:: Saved entries ::
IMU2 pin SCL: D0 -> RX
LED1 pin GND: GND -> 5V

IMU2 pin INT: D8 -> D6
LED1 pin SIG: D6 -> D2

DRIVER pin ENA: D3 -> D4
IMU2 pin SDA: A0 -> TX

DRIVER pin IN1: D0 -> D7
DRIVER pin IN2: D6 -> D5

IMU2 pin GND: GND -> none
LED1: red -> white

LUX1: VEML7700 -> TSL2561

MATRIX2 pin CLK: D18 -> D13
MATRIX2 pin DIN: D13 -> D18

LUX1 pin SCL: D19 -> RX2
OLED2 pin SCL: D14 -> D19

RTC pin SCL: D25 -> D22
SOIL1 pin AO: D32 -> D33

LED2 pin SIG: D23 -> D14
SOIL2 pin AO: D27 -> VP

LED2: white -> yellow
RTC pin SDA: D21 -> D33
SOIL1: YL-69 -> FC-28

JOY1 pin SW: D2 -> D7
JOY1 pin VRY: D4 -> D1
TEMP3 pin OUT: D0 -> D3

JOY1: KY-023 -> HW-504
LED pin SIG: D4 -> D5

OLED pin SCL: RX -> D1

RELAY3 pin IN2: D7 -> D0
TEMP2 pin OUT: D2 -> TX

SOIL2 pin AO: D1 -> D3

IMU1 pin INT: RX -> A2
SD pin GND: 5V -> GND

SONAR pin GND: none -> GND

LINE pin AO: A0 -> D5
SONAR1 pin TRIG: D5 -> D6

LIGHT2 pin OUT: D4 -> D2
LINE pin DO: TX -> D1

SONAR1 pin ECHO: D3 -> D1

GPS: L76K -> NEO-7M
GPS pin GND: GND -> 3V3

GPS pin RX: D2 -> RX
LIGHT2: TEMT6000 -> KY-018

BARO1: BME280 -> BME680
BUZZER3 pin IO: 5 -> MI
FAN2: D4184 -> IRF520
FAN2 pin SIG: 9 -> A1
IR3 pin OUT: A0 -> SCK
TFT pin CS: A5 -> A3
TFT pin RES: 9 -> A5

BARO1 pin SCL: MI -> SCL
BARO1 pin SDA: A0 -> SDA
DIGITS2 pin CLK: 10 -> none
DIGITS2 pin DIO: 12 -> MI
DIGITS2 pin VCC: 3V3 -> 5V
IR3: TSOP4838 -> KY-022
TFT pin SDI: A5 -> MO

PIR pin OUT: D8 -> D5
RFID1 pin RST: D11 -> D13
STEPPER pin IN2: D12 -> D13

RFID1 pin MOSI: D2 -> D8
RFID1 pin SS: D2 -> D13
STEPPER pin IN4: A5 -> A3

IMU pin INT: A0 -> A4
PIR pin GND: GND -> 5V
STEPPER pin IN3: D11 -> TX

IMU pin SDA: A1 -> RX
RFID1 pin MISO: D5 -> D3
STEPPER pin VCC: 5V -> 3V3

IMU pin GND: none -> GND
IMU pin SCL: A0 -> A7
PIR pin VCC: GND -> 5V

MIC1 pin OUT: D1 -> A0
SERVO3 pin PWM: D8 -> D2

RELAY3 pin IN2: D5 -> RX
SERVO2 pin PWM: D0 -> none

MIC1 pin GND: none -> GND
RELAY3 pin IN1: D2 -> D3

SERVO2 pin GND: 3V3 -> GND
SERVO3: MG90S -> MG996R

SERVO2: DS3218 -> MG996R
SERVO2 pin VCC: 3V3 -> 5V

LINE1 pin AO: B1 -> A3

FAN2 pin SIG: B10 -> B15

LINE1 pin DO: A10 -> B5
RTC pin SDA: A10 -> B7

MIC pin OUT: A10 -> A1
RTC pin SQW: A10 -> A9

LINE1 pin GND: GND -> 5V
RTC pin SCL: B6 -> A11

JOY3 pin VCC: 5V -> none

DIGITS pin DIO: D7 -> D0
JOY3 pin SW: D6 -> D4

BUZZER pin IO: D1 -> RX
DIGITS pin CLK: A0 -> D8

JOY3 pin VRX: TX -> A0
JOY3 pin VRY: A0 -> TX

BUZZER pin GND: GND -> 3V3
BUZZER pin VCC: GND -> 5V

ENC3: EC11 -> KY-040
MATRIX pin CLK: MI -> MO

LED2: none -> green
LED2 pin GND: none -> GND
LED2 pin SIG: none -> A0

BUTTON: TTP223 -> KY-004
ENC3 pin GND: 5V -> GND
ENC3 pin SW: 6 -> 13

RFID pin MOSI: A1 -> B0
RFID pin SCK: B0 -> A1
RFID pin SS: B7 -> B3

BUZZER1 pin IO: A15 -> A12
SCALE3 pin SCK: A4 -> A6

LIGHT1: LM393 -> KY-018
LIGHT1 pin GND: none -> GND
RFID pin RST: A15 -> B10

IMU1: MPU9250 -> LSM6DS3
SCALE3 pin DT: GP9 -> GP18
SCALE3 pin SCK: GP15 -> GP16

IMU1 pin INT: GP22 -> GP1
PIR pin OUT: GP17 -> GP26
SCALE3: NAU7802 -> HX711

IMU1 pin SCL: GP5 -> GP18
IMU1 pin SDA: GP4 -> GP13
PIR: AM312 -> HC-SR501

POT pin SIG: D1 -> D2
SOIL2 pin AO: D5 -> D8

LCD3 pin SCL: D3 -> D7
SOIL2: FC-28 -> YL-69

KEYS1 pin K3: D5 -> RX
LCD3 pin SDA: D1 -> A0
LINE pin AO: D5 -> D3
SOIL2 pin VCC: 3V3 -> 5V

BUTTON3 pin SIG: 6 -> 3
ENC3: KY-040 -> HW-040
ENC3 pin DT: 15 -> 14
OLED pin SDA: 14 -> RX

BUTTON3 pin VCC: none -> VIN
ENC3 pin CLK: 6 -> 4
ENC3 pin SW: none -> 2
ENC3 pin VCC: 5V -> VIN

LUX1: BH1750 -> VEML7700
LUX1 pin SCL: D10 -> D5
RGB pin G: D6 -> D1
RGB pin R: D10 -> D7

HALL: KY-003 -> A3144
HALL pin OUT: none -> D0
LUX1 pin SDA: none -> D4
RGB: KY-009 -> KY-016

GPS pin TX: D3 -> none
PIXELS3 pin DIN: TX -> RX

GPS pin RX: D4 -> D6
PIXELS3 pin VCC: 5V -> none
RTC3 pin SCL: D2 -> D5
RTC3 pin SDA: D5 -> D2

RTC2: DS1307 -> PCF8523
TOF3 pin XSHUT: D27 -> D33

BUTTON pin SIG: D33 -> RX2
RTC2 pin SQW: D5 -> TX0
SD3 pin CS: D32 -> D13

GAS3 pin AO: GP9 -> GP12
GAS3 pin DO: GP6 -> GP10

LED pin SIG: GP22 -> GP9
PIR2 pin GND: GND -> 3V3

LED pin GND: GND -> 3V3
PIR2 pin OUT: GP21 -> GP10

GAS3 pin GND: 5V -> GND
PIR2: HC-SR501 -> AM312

:: Work request ::
Restate every record verbatim.

:: Response to this task ::
IMU2 pin SCL: D0 -> RX
LED1 pin GND: GND -> 5V

IMU2 pin INT: D8 -> D6
LED1 pin SIG: D6 -> D2

DRIVER pin ENA: D3 -> D4
IMU2 pin SDA: A0 -> TX

DRIVER pin IN1: D0 -> D7
DRIVER pin IN2: D6 -> D5

IMU2 pin GND: GND -> none
LED1: red -> white

LUX1: VEML7700 -> TSL2561

MATRIX2 pin CLK: D18 -> D13
MATRIX2 pin DIN: D13 -> D18

LUX1 pin SCL: D19 -> RX2
OLED2 pin SCL: D14 -> D19

RTC pin SCL: D25 -> D22
SOIL1 pin AO: D32 -> D33

LED2 pin SIG: D23 -> D14
SOIL2 pin AO: D27 -> VP

LED2: white -> yellow
RTC pin SDA: D21 -> D33
SOIL1: YL-69 -> FC-28

JOY1 pin SW: D2 -> D7
JOY1 pin VRY: D4 -> D1
TEMP3 pin OUT: D0 -> D3

JOY1: KY-023 -> HW-504
LED pin SIG: D4 -> D5

OLED pin SCL: RX -> D1

RELAY3 pin IN2: D7 -> D0
TEMP2 pin OUT: D2 -> TX

SOIL2 pin AO: D1 -> D3

IMU1 pin INT: RX -> A2
SD pin GND: 5V -> GND

SONAR pin GND: none -> GND

LINE pin AO: A0 -> D5
SONAR1 pin TRIG: D5 -> D6

LIGHT2 pin OUT: D4 -> D2
LINE pin DO: TX -> D1

SONAR1 pin ECHO: D3 -> D1

GPS: L76K -> NEO-7M
GPS pin GND: GND -> 3V3

GPS pin RX: D2 -> RX
LIGHT2: TEMT6000 -> KY-018

BARO1: BME280 -> BME680
BUZZER3 pin IO: 5 -> MI
FAN2: D4184 -> IRF520
FAN2 pin SIG: 9 -> A1
IR3 pin OUT: A0 -> SCK
TFT pin CS: A5 -> A3
TFT pin RES: 9 -> A5

BARO1 pin SCL: MI -> SCL
BARO1 pin SDA: A0 -> SDA
DIGITS2 pin CLK: 10 -> none
DIGITS2 pin DIO: 12 -> MI
DIGITS2 pin VCC: 3V3 -> 5V
IR3: TSOP4838 -> KY-022
TFT pin SDI: A5 -> MO

PIR pin OUT: D8 -> D5
RFID1 pin RST: D11 -> D13
STEPPER pin IN2: D12 -> D13

RFID1 pin MOSI: D2 -> D8
RFID1 pin SS: D2 -> D13
STEPPER pin IN4: A5 -> A3

IMU pin INT: A0 -> A4
PIR pin GND: GND -> 5V
STEPPER pin IN3: D11 -> TX

IMU pin SDA: A1 -> RX
RFID1 pin MISO: D5 -> D3
STEPPER pin VCC: 5V -> 3V3

IMU pin GND: none -> GND
IMU pin SCL: A0 -> A7
PIR pin VCC: GND -> 5V

MIC1 pin OUT: D1 -> A0
SERVO3 pin PWM: D8 -> D2

RELAY3 pin IN2: D5 -> RX
SERVO2 pin PWM: D0 -> none

MIC1 pin GND: none -> GND
RELAY3 pin IN1: D2 -> D3

SERVO2 pin GND: 3V3 -> GND
SERVO3: MG90S -> MG996R

SERVO2: DS3218 -> MG996R
SERVO2 pin VCC: 3V3 -> 5V

LINE1 pin AO: B1 -> A3

FAN2 pin SIG: B10 -> B15

LINE1 pin DO: A10 -> B5
RTC pin SDA: A10 -> B7

MIC pin OUT: A10 -> A1
RTC pin SQW: A10 -> A9

LINE1 pin GND: GND -> 5V
RTC pin SCL: B6 -> A11

JOY3 pin VCC: 5V -> none

DIGITS pin DIO: D7 -> D0
JOY3 pin SW: D6 -> D4

BUZZER pin IO: D1 -> RX
DIGITS pin CLK: A0 -> D8

JOY3 pin VRX: TX -> A0
JOY3 pin VRY: A0 -> TX

BUZZER pin GND: GND -> 3V3
BUZZER pin VCC: GND -> 5V

ENC3: EC11 -> KY-040
MATRIX pin CLK: MI -> MO

LED2: none -> green
LED2 pin GND: none -> GND
LED2 pin SIG: none -> A0

BUTTON: TTP223 -> KY-004
ENC3 pin GND: 5V -> GND
ENC3 pin SW: 6 -> 13

RFID pin MOSI: A1 -> B0
RFID pin SCK: B0 -> A1
RFID pin SS: B7 -> B3

BUZZER1 pin IO: A15 -> A12
SCALE3 pin SCK: A4 -> A6

LIGHT1: LM393 -> KY-018
LIGHT1 pin GND: none -> GND
RFID pin RST: A15 -> B10

IMU1: MPU9250 -> LSM6DS3
SCALE3 pin DT: GP9 -> GP18
SCALE3 pin SCK: GP15 -> GP16

IMU1 pin INT: GP22 -> GP1
PIR pin OUT: GP17 -> GP26
SCALE3: NAU7802 -> HX711

IMU1 pin SCL: GP5 -> GP18
IMU1 pin SDA: GP4 -> GP13
PIR: AM312 -> HC-SR501

POT pin SIG: D1 -> D2
SOIL2 pin AO: D5 -> D8

LCD3 pin SCL: D3 -> D7
SOIL2: FC-28 -> YL-69

KEYS1 pin K3: D5 -> RX
LCD3 pin SDA: D1 -> A0
LINE pin AO: D5 -> D3
SOIL2 pin VCC: 3V3 -> 5V

BUTTON3 pin SIG: 6 -> 3
ENC3: KY-040 -> HW-040
ENC3 pin DT: 15 -> 14
OLED pin SDA: 14 -> RX

BUTTON3 pin VCC: none -> VIN
ENC3 pin CLK: 6 -> 4
ENC3 pin SW: none -> 2
ENC3 pin VCC: 5V -> VIN

LUX1: BH1750 -> VEML7700
LUX1 pin SCL: D10 -> D5
RGB pin G: D6 -> D1
RGB pin R: D10 -> D7

HALL: KY-003 -> A3144
HALL pin OUT: none -> D0
LUX1 pin SDA: none -> D4
RGB: KY-009 -> KY-016

GPS pin TX: D3 -> none
PIXELS3 pin DIN: TX -> RX

GPS pin RX: D4 -> D6
PIXELS3 pin VCC: 5V -> none
RTC3 pin SCL: D2 -> D5
RTC3 pin SDA: D5 -> D2

RTC2: DS1307 -> PCF8523
TOF3 pin XSHUT: D27 -> D33

BUTTON pin SIG: D33 -> RX2
RTC2 pin SQW: D5 -> TX0
SD3 pin CS: D32 -> D13

GAS3 pin AO: GP9 -> GP12
GAS3 pin DO: GP6 -> GP10

LED pin SIG: GP22 -> GP9
PIR2 pin GND: GND -> 3V3

LED pin GND: GND -> 3V3
PIR2 pin OUT: GP21 -> GP10

GAS3 pin GND: 5V -> GND
PIR2: HC-SR501 -> AM312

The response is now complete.